- [What the task requires] In the data that follows, every line containing the word "minus" should be returned.

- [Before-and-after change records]
______
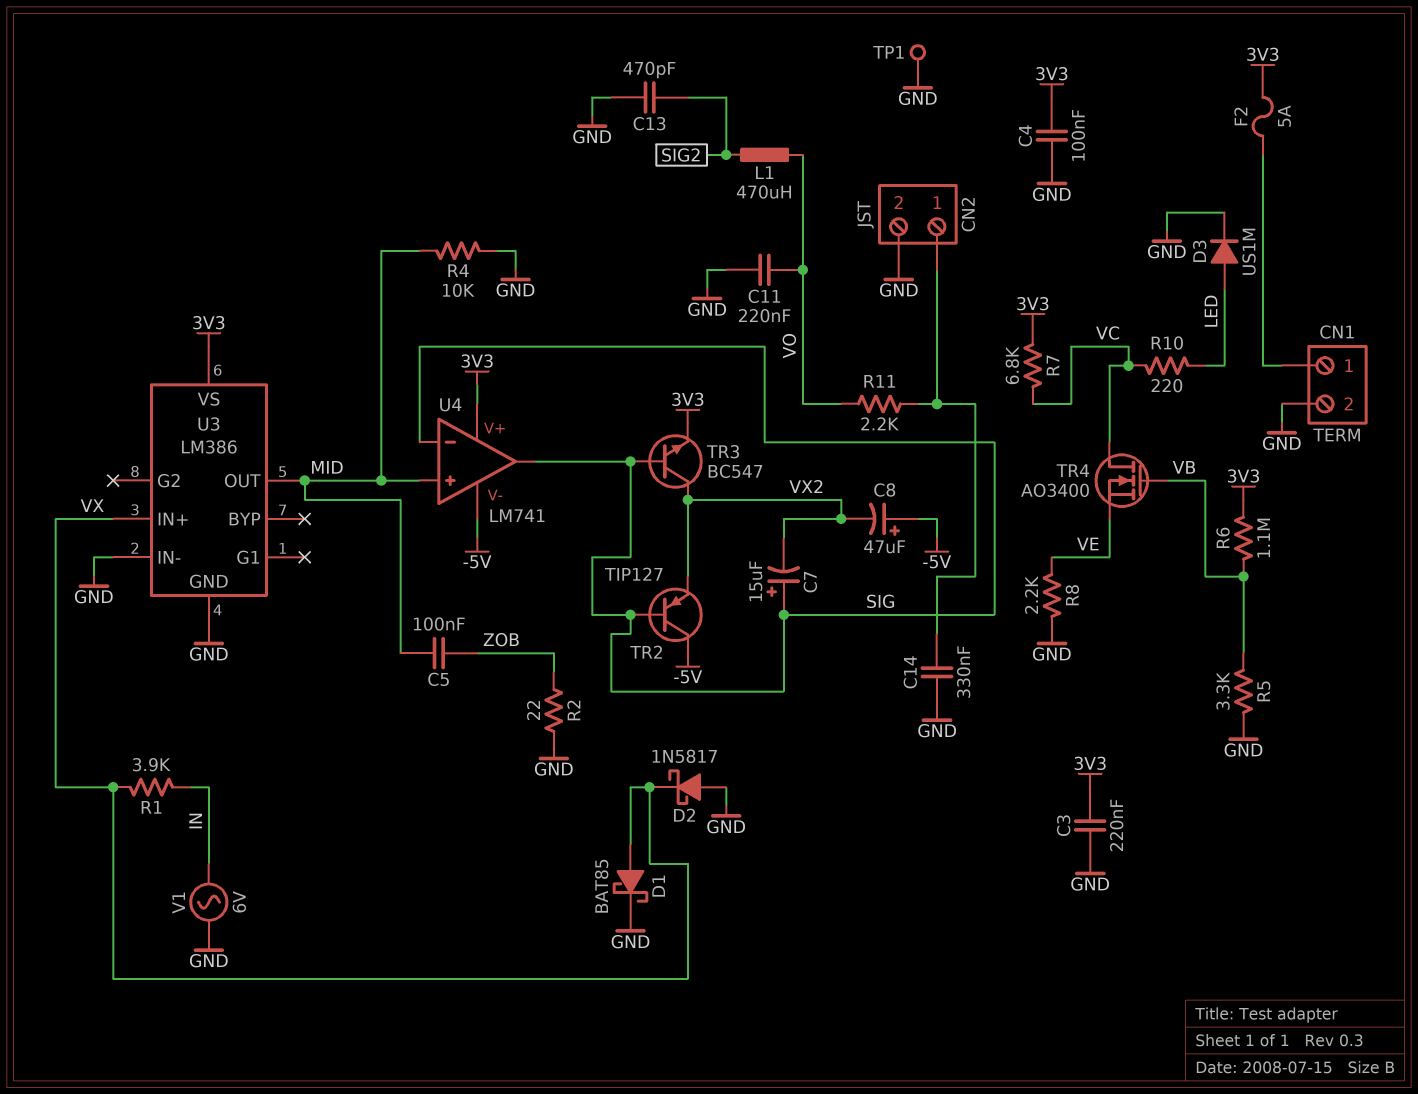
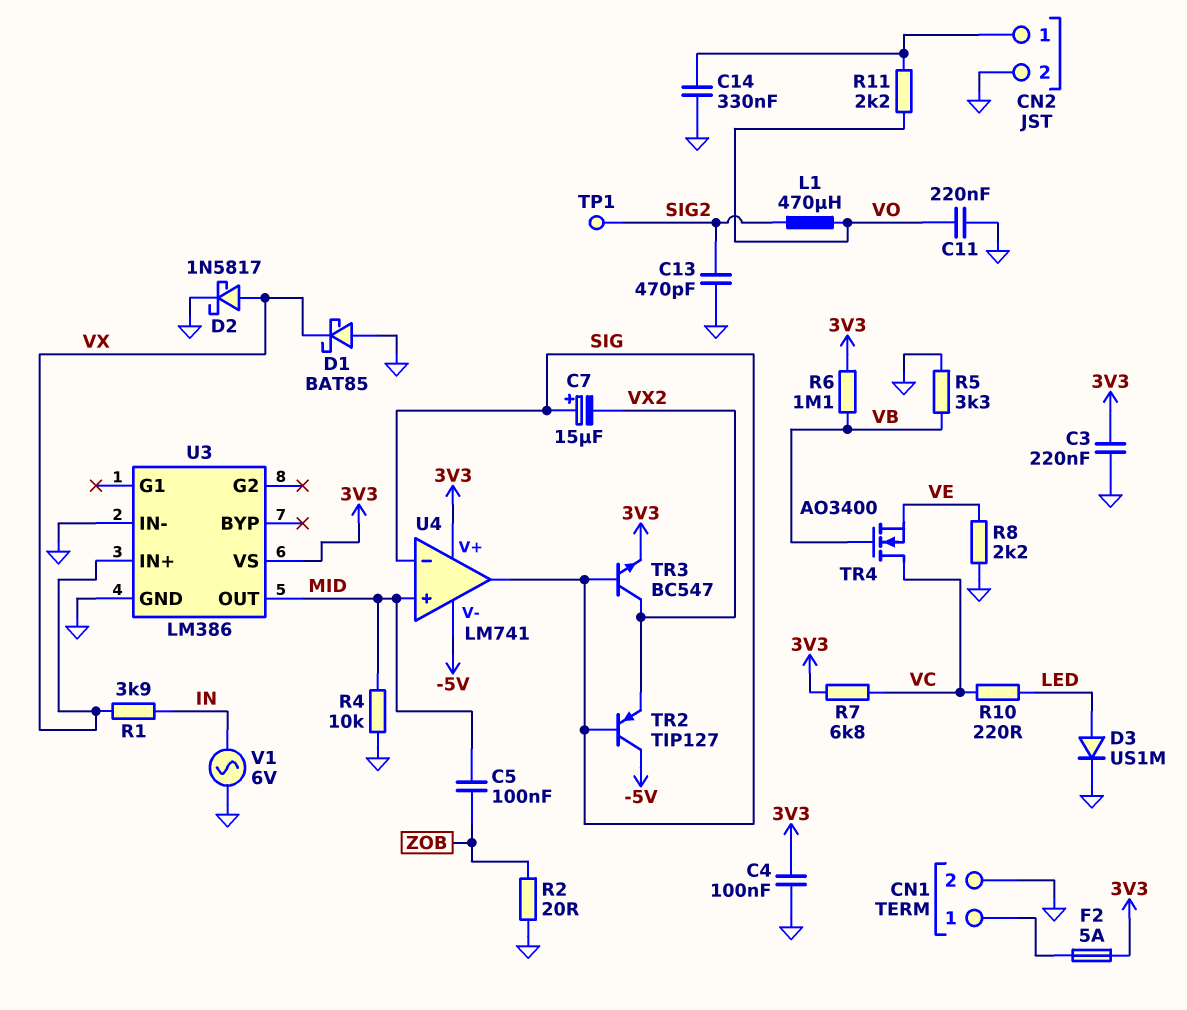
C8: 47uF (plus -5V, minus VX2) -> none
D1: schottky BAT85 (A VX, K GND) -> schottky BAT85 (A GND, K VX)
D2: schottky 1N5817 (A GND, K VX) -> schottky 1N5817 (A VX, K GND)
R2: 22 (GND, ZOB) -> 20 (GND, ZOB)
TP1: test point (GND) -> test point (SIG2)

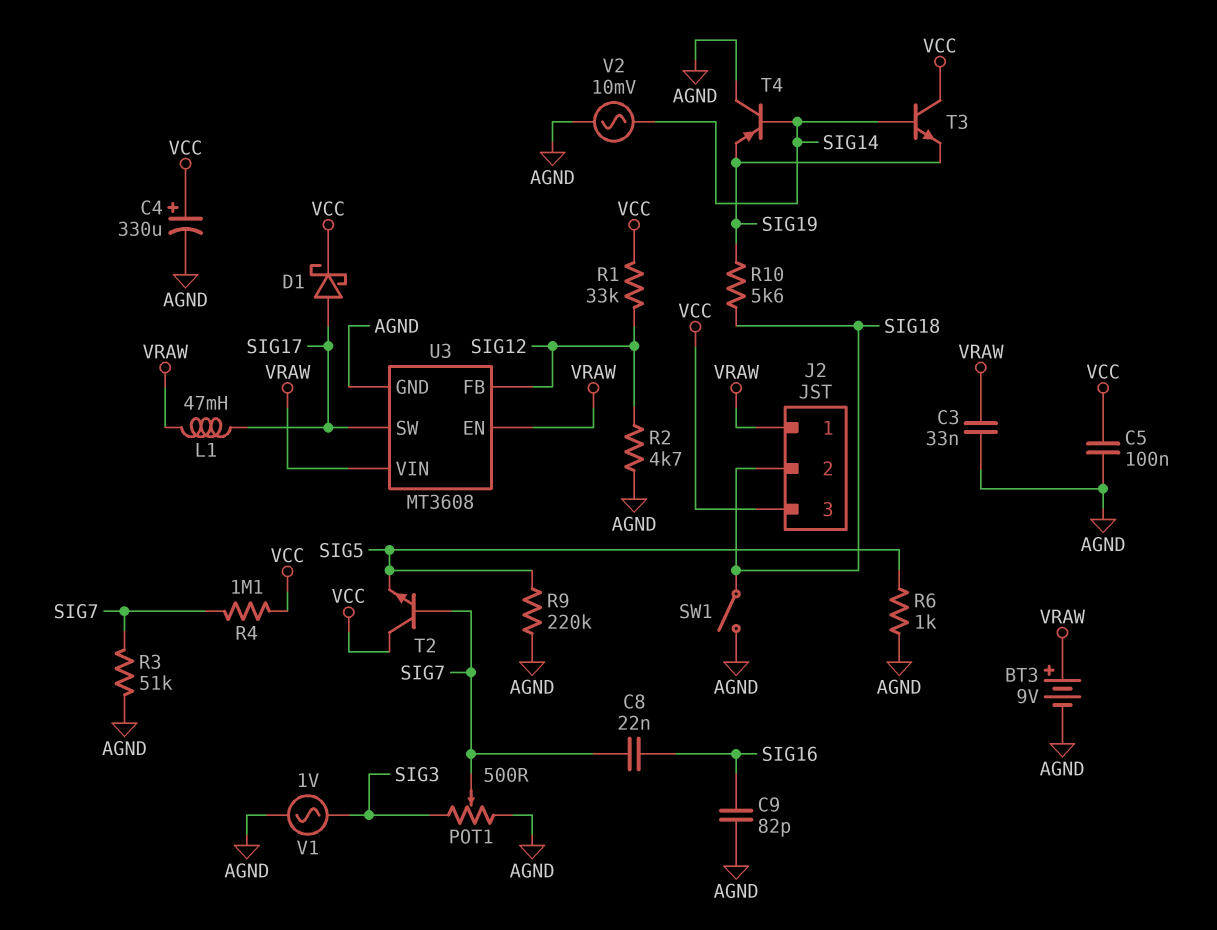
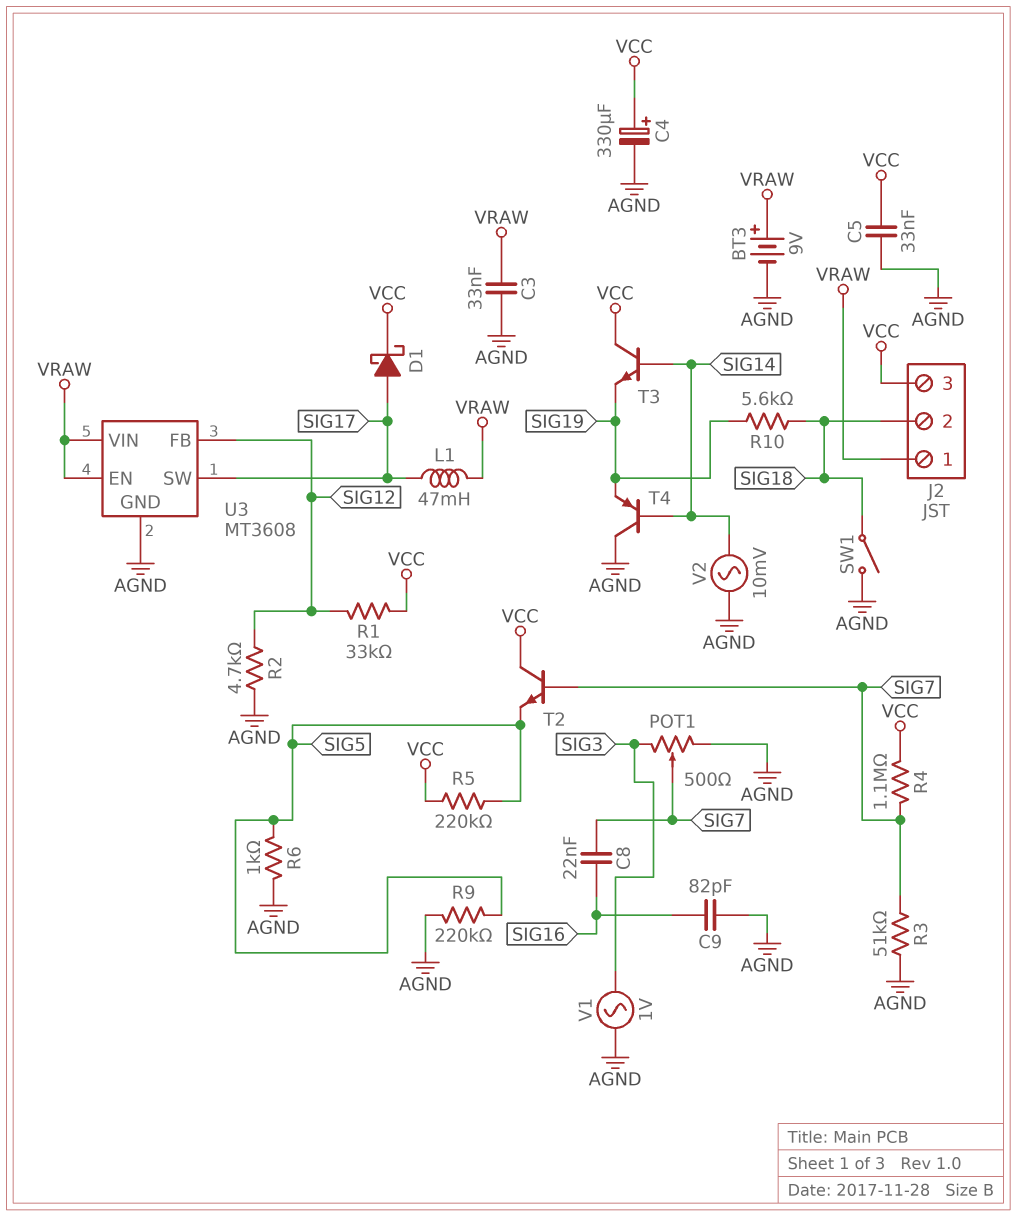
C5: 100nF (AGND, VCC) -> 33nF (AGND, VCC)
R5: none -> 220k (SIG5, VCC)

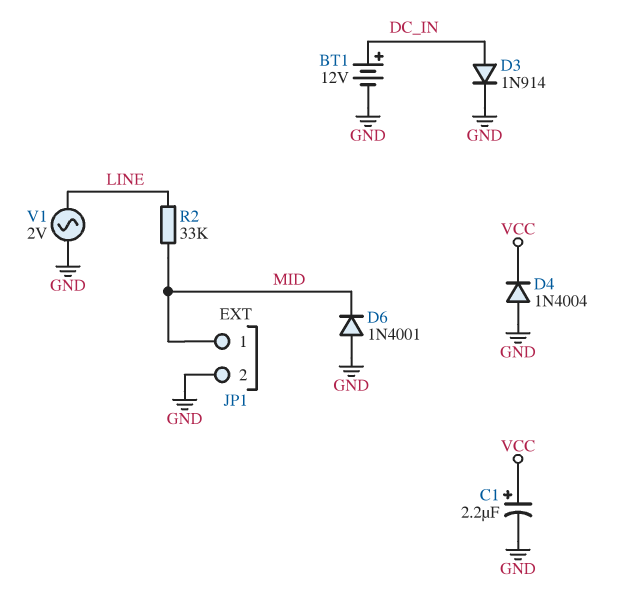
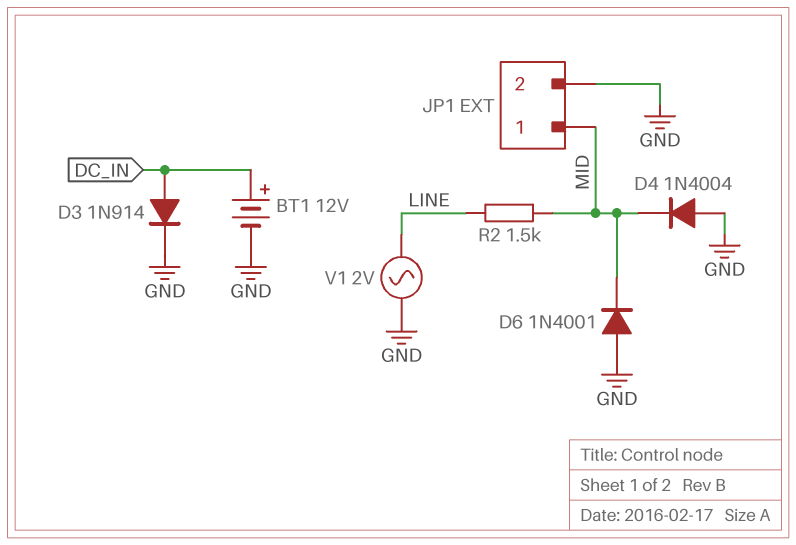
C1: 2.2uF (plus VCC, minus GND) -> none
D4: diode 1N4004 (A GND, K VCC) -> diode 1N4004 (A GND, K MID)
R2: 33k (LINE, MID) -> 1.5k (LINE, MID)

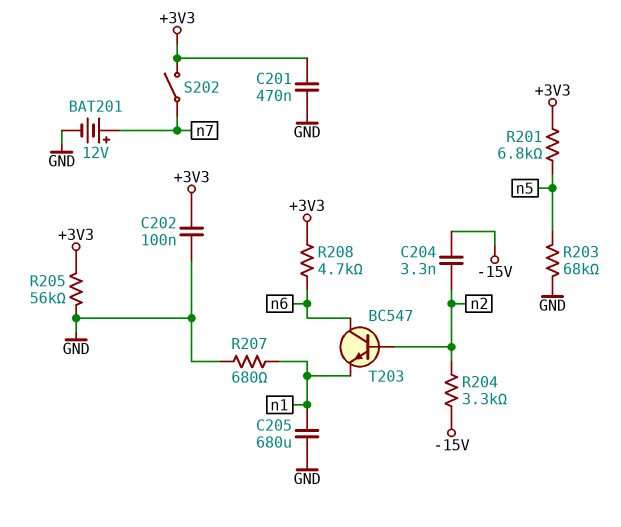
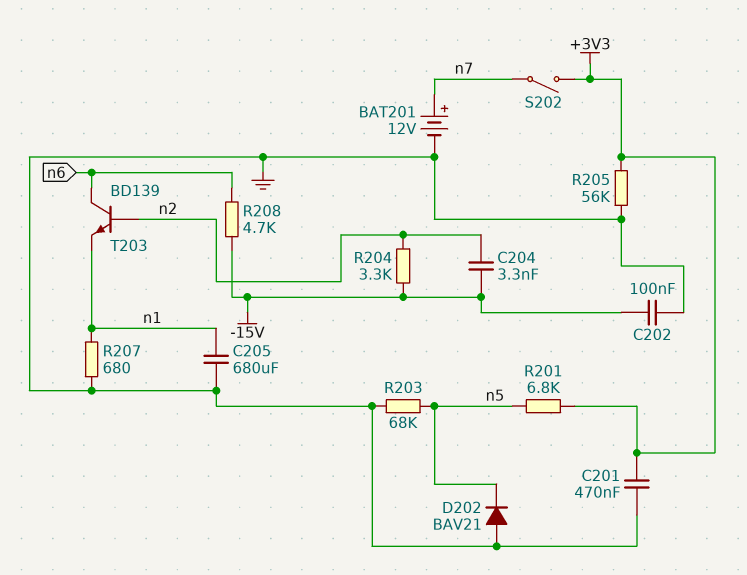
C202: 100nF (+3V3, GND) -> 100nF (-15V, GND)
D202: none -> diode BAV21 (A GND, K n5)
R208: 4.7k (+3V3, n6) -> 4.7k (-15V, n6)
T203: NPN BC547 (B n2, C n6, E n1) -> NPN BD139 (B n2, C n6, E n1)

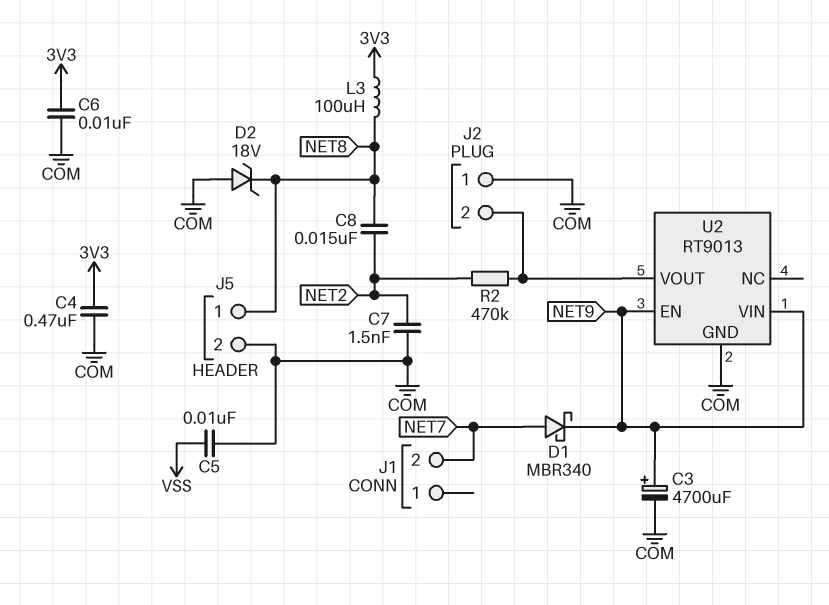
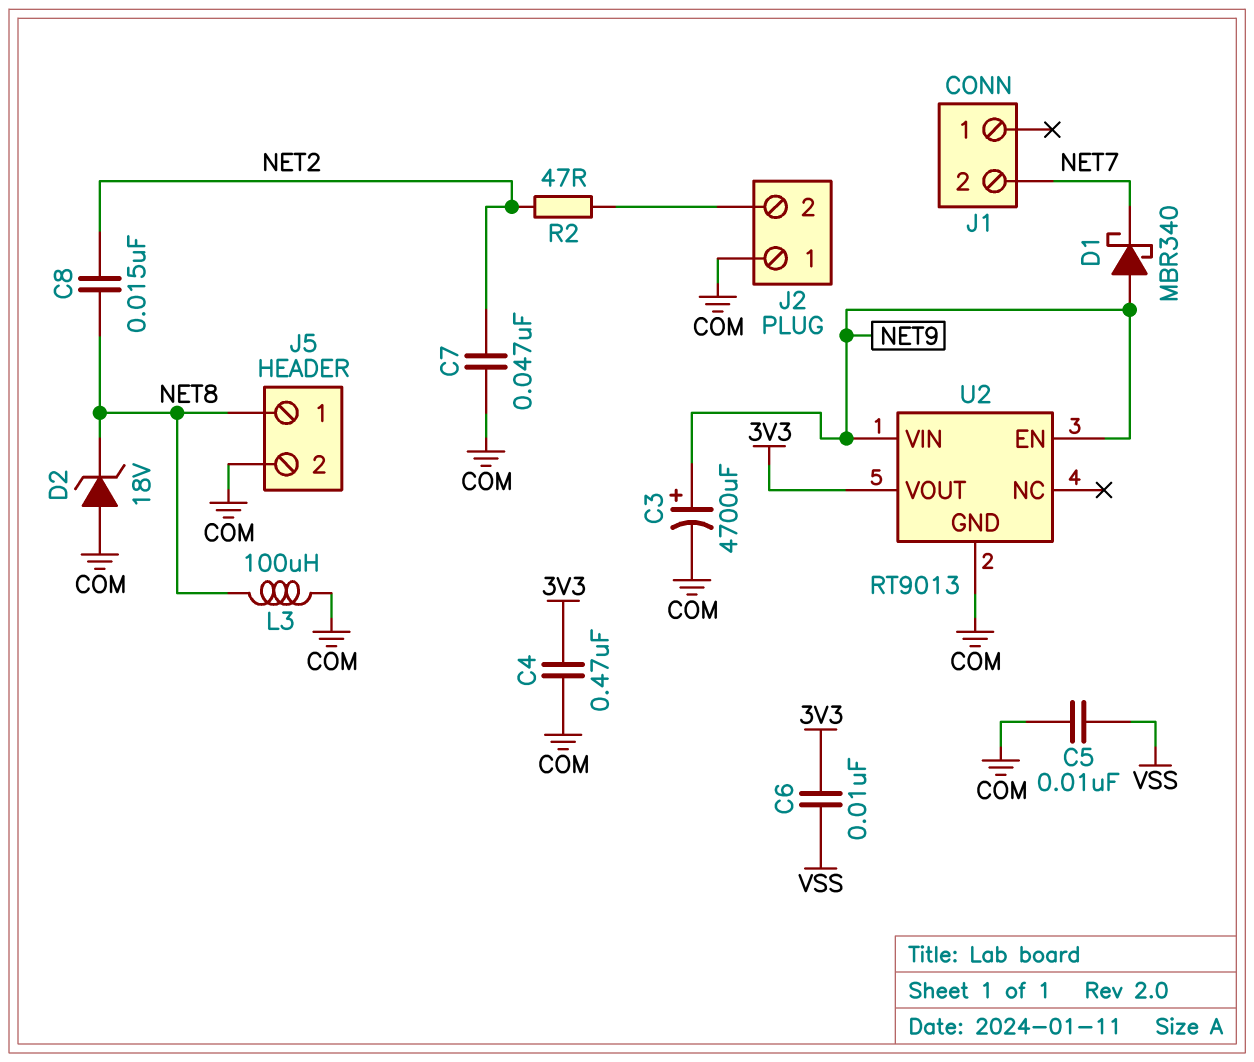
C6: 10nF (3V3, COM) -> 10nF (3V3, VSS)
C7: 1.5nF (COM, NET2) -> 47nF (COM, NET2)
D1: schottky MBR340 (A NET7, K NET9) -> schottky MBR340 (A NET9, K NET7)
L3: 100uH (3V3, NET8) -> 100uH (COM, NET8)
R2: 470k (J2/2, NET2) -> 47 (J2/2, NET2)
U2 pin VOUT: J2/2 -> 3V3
______
- [Task response]
C8: 47uF (plus -5V, minus VX2) -> none
C1: 2.2uF (plus VCC, minus GND) -> none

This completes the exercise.